__About this task__. Return the run of lines below that opens with the line containing "C4: none -> 10uF (plus AC1, minus AC2)" and closes with the line containing "D1: diode 1N4001", keeping each one exact.

[Start of Attachment]

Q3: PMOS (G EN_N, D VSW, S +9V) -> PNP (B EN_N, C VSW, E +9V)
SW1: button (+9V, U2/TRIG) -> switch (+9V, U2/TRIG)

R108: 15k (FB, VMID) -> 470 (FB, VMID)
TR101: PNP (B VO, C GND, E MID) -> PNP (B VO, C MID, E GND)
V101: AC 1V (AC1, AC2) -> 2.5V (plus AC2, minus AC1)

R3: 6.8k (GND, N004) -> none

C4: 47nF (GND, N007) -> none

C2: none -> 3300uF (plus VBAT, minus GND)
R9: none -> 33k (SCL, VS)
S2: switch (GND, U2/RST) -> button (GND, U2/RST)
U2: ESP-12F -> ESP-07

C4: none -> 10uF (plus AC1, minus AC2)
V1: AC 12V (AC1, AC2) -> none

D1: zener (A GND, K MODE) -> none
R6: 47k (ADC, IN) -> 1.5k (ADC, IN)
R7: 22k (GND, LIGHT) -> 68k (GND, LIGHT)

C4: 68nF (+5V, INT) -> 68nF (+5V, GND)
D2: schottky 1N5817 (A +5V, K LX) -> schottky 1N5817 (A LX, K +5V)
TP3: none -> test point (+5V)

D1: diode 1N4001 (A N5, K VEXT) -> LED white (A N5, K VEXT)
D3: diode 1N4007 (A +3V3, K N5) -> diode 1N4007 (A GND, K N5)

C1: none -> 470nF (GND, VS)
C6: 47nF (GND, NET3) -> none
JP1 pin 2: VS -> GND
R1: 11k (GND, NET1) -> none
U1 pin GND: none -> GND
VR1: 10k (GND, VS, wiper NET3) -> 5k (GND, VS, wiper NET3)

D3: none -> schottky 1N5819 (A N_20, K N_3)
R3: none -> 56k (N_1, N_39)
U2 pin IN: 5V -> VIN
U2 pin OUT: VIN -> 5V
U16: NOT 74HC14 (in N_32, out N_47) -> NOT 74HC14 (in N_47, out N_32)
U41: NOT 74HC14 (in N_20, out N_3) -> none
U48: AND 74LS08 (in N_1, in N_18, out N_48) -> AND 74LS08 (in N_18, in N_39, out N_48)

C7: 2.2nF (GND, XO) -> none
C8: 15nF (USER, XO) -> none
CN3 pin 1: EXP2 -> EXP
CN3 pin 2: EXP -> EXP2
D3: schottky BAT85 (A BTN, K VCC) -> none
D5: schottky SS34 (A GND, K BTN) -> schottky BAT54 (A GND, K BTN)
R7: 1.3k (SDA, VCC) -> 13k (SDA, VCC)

[End of Attachment]

__Finished exercise__.
C4: none -> 10uF (plus AC1, minus AC2)
V1: AC 12V (AC1, AC2) -> none

D1: zener (A GND, K MODE) -> none
R6: 47k (ADC, IN) -> 1.5k (ADC, IN)
R7: 22k (GND, LIGHT) -> 68k (GND, LIGHT)

C4: 68nF (+5V, INT) -> 68nF (+5V, GND)
D2: schottky 1N5817 (A +5V, K LX) -> schottky 1N5817 (A LX, K +5V)
TP3: none -> test point (+5V)

D1: diode 1N4001 (A N5, K VEXT) -> LED white (A N5, K VEXT)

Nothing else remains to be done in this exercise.